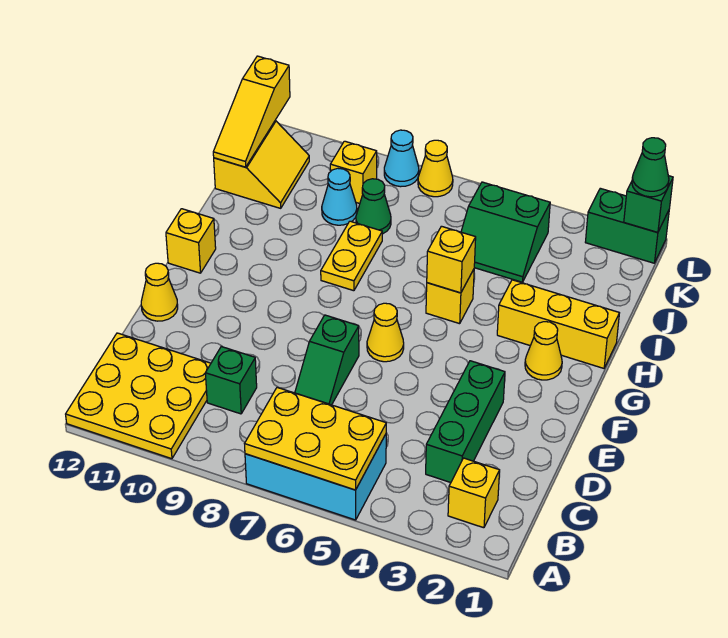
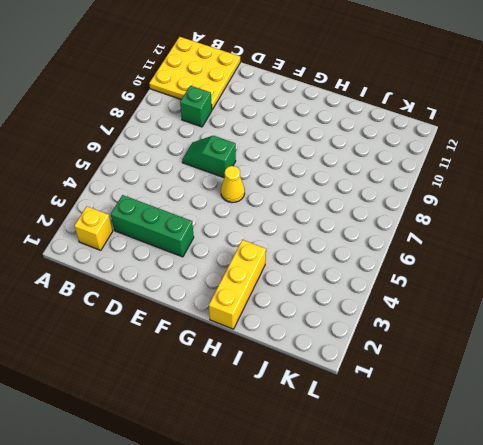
none -> cyan brick A5:B7 level 1
none -> yellow cone E12 level 1
none -> yellow cone G2 level 1

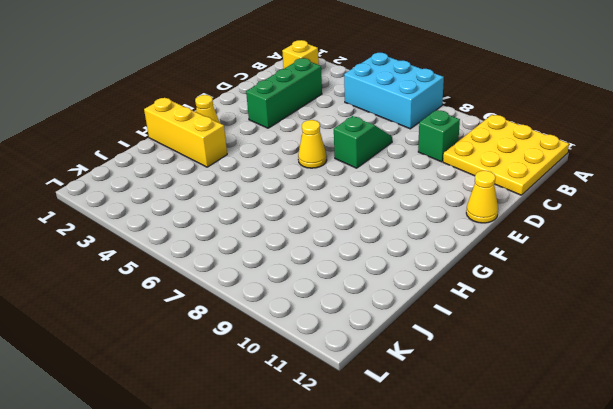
none -> yellow brick G12 level 1
none -> yellow brick H5 level 1
none -> yellow plate H8:I8 level 1

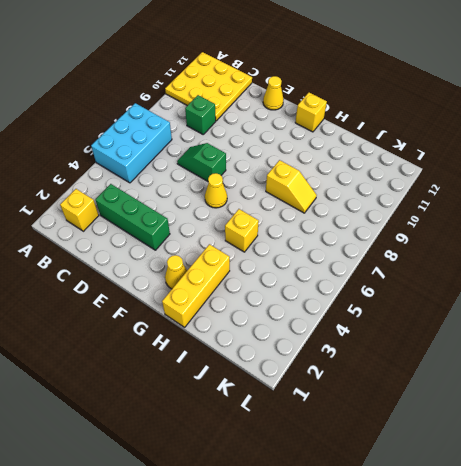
yellow slope H8:I8 level 1 top H -> yellow plate H8:I8 level 1
none -> green slope J4:K5 level 1 top K
none -> green cone J8 level 1
none -> cyan cone J9 level 1

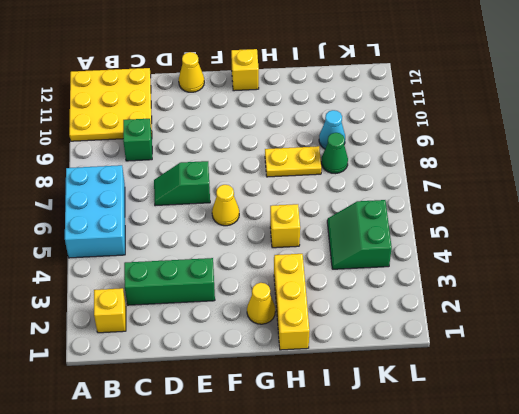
none -> yellow slope J11:K12 level 1 top 12
none -> yellow brick K9 level 1
none -> green brick L1:L2 level 1

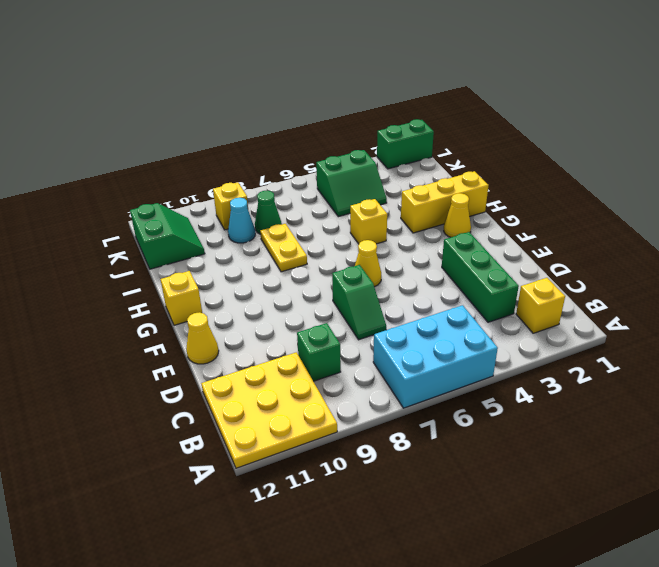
green slope J11:K12 level 1 top 12 -> yellow slope J11:K12 level 1 top 12
none -> yellow cone L7 level 1
none -> cyan cone L8 level 1
none -> yellow plate A5:B7 level 2

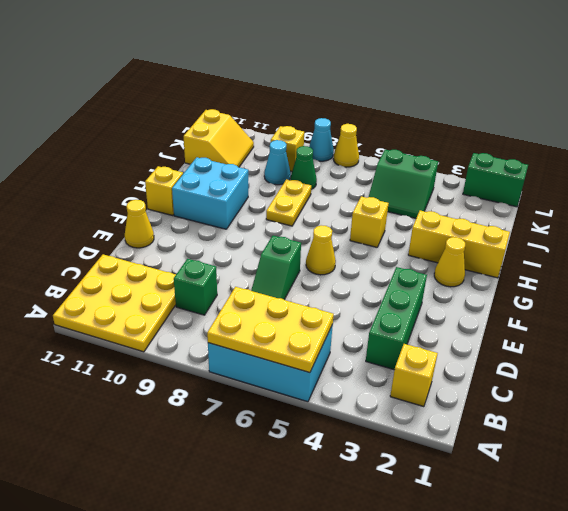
cyan brick G10:H11 level 1 -> none
none -> yellow brick H5 level 2
none -> yellow slope J12:L12 level 2 top L
none -> green brick L1 level 2

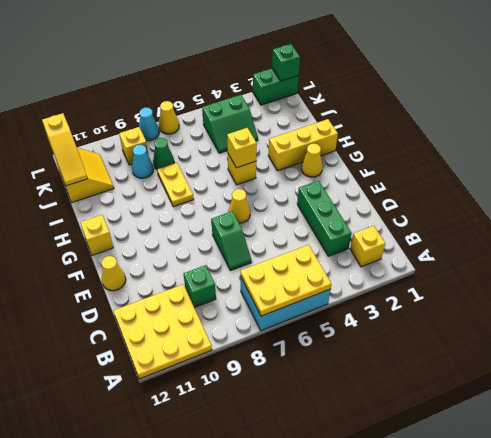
none -> green cone L1 level 3

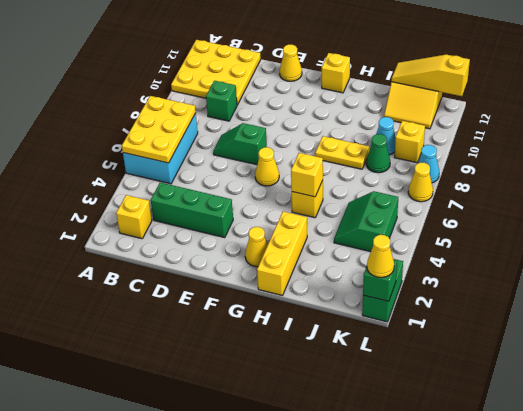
yellow cone L1 level 3 -> green cone L1 level 3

::::

Here the job is to copy the stretch of records from the line containing "none -> yellow brick H5 level 1" through the line containing "none -> green brick L1:L2 level 1", word for word. Leave every picture out.

◆ Your response ◆
none -> yellow brick H5 level 1
none -> yellow plate H8:I8 level 1

yellow slope H8:I8 level 1 top H -> yellow plate H8:I8 level 1
none -> green slope J4:K5 level 1 top K
none -> green cone J8 level 1
none -> cyan cone J9 level 1

none -> yellow slope J11:K12 level 1 top 12
none -> yellow brick K9 level 1
none -> green brick L1:L2 level 1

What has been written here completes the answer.